SOURCE DATA -
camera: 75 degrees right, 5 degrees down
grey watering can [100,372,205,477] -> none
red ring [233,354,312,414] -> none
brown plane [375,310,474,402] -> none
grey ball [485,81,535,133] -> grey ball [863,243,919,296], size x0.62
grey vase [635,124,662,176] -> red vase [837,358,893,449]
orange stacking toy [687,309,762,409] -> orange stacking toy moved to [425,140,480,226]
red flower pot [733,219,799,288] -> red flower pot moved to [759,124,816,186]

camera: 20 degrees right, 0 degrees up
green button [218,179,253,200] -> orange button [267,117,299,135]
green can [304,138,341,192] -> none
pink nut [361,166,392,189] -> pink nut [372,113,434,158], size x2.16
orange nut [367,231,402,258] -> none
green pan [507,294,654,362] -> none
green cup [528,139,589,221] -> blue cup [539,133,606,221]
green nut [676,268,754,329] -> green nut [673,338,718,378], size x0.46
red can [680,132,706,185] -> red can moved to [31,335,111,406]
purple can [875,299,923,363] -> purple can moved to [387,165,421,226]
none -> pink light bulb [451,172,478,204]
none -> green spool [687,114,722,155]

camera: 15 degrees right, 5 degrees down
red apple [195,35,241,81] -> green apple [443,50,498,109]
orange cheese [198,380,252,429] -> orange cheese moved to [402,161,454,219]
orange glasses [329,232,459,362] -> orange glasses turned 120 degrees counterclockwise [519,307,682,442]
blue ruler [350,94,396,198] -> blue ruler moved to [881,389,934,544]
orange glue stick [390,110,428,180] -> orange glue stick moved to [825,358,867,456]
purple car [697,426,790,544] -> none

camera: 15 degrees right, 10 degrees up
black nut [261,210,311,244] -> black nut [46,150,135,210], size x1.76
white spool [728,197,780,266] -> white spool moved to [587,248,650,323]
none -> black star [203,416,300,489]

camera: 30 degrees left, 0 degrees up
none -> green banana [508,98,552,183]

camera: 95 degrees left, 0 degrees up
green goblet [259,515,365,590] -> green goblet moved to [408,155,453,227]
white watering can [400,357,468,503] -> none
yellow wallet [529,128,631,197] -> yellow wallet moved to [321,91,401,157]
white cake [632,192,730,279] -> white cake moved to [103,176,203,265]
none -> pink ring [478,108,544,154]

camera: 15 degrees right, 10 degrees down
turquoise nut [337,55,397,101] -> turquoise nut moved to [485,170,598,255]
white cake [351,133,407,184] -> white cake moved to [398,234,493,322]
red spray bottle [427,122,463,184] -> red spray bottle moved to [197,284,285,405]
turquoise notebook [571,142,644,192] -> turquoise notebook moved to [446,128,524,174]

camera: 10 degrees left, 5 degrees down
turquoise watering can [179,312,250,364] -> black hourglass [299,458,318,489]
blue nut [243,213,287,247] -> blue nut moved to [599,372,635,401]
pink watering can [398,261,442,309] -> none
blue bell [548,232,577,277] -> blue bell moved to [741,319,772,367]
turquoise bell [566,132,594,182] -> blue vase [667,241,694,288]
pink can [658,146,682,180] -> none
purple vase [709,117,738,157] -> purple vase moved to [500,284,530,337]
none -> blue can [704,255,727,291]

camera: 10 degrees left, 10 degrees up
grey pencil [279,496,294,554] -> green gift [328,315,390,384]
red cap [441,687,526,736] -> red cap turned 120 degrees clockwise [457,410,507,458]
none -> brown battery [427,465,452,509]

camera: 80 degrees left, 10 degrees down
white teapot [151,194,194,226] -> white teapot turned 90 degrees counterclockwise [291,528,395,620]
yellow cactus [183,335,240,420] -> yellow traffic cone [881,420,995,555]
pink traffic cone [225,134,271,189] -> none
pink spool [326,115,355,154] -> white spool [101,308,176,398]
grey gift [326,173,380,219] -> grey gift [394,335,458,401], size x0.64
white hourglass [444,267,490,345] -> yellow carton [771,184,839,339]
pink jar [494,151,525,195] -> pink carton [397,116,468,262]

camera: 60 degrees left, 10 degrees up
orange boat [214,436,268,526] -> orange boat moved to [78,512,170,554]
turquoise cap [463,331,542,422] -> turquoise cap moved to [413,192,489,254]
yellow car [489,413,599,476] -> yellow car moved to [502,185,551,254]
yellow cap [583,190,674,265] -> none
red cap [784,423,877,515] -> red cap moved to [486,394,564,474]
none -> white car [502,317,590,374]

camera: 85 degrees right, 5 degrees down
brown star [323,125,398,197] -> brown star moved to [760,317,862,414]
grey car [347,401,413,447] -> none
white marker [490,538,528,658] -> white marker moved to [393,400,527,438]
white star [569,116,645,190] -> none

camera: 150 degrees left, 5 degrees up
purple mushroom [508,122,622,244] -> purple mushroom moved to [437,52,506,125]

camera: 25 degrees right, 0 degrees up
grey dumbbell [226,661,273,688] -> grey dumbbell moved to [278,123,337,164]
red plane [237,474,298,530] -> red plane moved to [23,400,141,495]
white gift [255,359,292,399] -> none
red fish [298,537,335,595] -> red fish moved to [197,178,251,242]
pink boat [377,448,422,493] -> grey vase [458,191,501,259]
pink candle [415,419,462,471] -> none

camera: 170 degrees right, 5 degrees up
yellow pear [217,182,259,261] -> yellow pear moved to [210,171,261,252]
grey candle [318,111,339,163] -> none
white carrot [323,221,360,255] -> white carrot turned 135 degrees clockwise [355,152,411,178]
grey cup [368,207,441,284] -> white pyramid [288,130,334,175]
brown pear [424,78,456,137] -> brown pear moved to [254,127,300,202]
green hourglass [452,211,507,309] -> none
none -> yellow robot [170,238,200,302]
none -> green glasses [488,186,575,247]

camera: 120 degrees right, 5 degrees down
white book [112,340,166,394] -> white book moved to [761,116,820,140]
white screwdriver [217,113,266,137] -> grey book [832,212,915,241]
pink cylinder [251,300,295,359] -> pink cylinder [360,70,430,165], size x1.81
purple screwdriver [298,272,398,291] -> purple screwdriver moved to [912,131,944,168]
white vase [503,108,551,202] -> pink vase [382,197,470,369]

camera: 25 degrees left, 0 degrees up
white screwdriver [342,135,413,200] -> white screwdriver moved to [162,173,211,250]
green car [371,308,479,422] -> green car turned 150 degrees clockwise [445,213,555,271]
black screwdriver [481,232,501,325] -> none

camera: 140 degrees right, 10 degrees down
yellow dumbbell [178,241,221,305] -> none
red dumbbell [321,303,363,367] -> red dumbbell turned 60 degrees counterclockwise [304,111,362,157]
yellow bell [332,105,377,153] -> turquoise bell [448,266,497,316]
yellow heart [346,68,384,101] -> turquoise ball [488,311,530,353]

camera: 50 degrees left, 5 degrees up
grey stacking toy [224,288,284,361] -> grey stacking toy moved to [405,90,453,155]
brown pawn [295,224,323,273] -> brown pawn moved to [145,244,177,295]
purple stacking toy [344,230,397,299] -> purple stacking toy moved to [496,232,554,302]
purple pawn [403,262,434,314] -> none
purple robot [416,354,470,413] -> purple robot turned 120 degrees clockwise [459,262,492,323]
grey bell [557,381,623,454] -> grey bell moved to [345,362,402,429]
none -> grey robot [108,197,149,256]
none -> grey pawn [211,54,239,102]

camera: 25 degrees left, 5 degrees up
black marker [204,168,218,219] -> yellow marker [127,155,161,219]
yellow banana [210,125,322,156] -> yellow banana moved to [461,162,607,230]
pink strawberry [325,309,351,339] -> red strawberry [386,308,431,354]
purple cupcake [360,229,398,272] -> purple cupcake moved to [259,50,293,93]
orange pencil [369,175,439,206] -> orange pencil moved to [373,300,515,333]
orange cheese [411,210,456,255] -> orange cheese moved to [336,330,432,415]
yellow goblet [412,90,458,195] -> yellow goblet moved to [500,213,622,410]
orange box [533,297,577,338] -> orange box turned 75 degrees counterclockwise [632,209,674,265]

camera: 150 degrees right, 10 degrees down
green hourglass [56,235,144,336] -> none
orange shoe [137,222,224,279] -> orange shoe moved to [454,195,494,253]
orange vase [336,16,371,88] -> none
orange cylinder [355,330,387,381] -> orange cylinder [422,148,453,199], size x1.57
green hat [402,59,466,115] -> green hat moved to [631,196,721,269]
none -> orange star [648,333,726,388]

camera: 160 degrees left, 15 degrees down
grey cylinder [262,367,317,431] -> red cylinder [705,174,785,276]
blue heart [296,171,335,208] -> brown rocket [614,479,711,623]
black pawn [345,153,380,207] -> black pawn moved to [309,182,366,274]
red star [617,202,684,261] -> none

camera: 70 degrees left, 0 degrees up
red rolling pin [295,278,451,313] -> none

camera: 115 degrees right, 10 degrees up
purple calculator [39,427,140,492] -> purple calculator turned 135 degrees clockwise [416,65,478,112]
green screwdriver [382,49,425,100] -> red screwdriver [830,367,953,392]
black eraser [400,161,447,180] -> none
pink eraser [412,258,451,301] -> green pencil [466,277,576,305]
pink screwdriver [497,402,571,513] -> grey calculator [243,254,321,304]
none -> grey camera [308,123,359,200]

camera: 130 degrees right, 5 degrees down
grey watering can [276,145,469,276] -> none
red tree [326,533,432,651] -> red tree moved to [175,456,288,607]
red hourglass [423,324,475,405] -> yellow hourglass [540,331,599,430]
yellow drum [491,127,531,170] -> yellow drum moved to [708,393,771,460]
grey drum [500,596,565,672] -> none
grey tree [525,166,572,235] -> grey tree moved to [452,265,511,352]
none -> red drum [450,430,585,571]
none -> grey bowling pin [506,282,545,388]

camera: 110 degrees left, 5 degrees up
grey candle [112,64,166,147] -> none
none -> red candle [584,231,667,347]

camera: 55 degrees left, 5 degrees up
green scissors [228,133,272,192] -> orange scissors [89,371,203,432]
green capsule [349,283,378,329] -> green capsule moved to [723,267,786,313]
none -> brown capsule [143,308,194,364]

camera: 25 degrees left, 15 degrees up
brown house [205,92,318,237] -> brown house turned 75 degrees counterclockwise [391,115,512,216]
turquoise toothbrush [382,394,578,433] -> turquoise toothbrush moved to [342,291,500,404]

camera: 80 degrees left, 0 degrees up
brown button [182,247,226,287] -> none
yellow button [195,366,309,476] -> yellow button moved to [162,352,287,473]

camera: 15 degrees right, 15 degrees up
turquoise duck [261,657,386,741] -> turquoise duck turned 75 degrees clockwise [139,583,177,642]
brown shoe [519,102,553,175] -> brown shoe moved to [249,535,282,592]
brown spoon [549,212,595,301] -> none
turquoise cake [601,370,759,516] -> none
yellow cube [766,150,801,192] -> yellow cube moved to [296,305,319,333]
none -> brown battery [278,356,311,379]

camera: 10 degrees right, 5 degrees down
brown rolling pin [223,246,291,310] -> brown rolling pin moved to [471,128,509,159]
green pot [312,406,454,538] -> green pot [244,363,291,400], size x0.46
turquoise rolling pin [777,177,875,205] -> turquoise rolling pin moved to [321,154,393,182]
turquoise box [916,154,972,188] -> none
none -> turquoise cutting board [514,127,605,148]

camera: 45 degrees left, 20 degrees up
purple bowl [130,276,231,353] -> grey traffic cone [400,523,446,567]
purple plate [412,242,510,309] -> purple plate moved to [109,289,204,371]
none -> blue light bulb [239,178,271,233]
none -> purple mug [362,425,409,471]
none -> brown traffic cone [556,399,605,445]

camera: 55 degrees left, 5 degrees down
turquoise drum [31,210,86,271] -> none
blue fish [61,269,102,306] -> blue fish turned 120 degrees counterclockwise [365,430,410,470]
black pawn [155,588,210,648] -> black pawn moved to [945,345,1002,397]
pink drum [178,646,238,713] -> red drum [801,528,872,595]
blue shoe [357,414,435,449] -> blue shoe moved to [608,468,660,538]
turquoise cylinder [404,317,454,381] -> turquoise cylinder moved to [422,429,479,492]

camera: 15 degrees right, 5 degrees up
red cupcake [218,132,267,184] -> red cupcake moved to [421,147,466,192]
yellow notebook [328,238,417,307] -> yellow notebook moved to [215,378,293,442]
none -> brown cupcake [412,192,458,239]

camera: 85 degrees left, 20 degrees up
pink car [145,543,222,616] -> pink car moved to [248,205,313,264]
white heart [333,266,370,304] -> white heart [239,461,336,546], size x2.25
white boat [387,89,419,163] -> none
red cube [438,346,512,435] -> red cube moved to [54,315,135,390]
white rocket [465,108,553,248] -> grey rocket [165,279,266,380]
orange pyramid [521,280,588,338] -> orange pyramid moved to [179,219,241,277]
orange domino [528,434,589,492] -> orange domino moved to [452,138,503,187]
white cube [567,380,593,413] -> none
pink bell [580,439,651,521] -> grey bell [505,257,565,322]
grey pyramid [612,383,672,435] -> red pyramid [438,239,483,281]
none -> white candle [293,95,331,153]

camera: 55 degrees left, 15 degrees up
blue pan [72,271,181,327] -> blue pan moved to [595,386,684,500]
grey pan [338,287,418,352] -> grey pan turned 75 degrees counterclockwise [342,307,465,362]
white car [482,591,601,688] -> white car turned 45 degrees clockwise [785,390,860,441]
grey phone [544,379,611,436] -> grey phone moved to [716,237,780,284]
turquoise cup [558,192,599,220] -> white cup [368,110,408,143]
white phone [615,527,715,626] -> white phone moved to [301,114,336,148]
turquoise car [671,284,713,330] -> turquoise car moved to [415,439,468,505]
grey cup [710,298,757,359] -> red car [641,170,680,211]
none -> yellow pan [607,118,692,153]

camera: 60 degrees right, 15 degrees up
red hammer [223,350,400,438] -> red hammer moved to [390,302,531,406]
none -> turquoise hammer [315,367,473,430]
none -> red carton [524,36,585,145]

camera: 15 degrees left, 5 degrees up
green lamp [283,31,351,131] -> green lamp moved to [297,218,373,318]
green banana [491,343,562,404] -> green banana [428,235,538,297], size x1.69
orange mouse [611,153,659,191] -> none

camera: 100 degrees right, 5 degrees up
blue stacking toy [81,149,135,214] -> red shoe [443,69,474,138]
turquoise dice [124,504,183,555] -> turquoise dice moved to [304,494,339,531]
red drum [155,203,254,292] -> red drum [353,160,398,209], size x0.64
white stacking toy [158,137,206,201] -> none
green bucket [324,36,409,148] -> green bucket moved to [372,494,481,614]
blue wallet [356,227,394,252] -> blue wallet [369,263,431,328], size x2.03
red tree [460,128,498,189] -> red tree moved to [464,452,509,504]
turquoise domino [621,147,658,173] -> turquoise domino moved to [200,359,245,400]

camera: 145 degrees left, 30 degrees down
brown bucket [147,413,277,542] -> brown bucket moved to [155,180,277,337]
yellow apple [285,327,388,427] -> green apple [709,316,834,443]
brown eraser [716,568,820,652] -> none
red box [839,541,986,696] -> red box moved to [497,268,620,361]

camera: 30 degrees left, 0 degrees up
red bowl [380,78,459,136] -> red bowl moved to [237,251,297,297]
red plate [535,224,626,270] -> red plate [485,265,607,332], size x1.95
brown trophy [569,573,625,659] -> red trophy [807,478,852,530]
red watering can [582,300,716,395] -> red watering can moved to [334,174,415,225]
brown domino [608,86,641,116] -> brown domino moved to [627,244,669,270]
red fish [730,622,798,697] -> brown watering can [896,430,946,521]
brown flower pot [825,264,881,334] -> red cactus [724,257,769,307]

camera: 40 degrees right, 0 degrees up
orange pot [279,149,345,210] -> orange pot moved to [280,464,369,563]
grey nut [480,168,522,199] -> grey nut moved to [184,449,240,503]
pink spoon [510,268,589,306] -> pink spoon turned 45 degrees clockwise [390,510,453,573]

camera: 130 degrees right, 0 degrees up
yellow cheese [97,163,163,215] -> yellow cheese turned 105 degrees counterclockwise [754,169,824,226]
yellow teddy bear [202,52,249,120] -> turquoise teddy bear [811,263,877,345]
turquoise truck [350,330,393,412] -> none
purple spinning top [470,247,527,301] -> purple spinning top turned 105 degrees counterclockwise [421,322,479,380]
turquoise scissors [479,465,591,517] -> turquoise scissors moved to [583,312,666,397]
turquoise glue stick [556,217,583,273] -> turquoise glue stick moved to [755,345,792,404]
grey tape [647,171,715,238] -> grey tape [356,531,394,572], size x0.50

WHAT THE TASK ASKS -
Everything from the line with "turquoise bell [566,132,594,182]" through the line with "camera: 80 degrees left, 10 degrees down" should be written out exactly as it appears above, end lines included, and nothing outside that range.

ANSWER BELOW -
turquoise bell [566,132,594,182] -> blue vase [667,241,694,288]
pink can [658,146,682,180] -> none
purple vase [709,117,738,157] -> purple vase moved to [500,284,530,337]
none -> blue can [704,255,727,291]

camera: 10 degrees left, 10 degrees up
grey pencil [279,496,294,554] -> green gift [328,315,390,384]
red cap [441,687,526,736] -> red cap turned 120 degrees clockwise [457,410,507,458]
none -> brown battery [427,465,452,509]

camera: 80 degrees left, 10 degrees down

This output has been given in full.